- REQUIRED WORK: Could you print the full listing below, keeping each line identical?

+--

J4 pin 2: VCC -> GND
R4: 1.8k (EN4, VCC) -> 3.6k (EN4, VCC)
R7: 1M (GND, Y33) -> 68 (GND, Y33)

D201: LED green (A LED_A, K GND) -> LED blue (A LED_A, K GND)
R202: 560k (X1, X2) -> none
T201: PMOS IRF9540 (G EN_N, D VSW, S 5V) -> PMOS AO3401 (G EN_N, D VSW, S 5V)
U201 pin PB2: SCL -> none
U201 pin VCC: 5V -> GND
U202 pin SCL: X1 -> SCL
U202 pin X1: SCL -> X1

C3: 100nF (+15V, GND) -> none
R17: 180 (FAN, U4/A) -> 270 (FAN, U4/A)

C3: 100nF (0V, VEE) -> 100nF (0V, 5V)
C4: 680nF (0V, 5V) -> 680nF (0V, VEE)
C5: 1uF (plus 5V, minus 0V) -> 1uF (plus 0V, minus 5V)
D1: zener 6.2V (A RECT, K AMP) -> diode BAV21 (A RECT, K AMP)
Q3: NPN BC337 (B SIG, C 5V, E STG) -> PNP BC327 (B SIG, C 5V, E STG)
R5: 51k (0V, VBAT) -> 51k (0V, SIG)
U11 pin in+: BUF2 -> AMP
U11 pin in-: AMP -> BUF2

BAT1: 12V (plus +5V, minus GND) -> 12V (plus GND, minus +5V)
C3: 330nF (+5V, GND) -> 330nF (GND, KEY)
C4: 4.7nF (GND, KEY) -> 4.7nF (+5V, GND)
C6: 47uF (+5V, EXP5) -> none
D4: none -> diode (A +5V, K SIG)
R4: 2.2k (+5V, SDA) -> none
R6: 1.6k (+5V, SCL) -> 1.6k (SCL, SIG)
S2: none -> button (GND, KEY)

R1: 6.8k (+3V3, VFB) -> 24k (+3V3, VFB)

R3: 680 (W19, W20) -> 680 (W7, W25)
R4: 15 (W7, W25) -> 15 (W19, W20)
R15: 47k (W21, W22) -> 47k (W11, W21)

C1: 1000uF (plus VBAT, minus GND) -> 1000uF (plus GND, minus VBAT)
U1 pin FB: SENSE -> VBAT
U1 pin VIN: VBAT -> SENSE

+--

- ANSWER SPACE:
J4 pin 2: VCC -> GND
R4: 1.8k (EN4, VCC) -> 3.6k (EN4, VCC)
R7: 1M (GND, Y33) -> 68 (GND, Y33)

D201: LED green (A LED_A, K GND) -> LED blue (A LED_A, K GND)
R202: 560k (X1, X2) -> none
T201: PMOS IRF9540 (G EN_N, D VSW, S 5V) -> PMOS AO3401 (G EN_N, D VSW, S 5V)
U201 pin PB2: SCL -> none
U201 pin VCC: 5V -> GND
U202 pin SCL: X1 -> SCL
U202 pin X1: SCL -> X1

C3: 100nF (+15V, GND) -> none
R17: 180 (FAN, U4/A) -> 270 (FAN, U4/A)

C3: 100nF (0V, VEE) -> 100nF (0V, 5V)
C4: 680nF (0V, 5V) -> 680nF (0V, VEE)
C5: 1uF (plus 5V, minus 0V) -> 1uF (plus 0V, minus 5V)
D1: zener 6.2V (A RECT, K AMP) -> diode BAV21 (A RECT, K AMP)
Q3: NPN BC337 (B SIG, C 5V, E STG) -> PNP BC327 (B SIG, C 5V, E STG)
R5: 51k (0V, VBAT) -> 51k (0V, SIG)
U11 pin in+: BUF2 -> AMP
U11 pin in-: AMP -> BUF2

BAT1: 12V (plus +5V, minus GND) -> 12V (plus GND, minus +5V)
C3: 330nF (+5V, GND) -> 330nF (GND, KEY)
C4: 4.7nF (GND, KEY) -> 4.7nF (+5V, GND)
C6: 47uF (+5V, EXP5) -> none
D4: none -> diode (A +5V, K SIG)
R4: 2.2k (+5V, SDA) -> none
R6: 1.6k (+5V, SCL) -> 1.6k (SCL, SIG)
S2: none -> button (GND, KEY)

R1: 6.8k (+3V3, VFB) -> 24k (+3V3, VFB)

R3: 680 (W19, W20) -> 680 (W7, W25)
R4: 15 (W7, W25) -> 15 (W19, W20)
R15: 47k (W21, W22) -> 47k (W11, W21)

C1: 1000uF (plus VBAT, minus GND) -> 1000uF (plus GND, minus VBAT)
U1 pin FB: SENSE -> VBAT
U1 pin VIN: VBAT -> SENSE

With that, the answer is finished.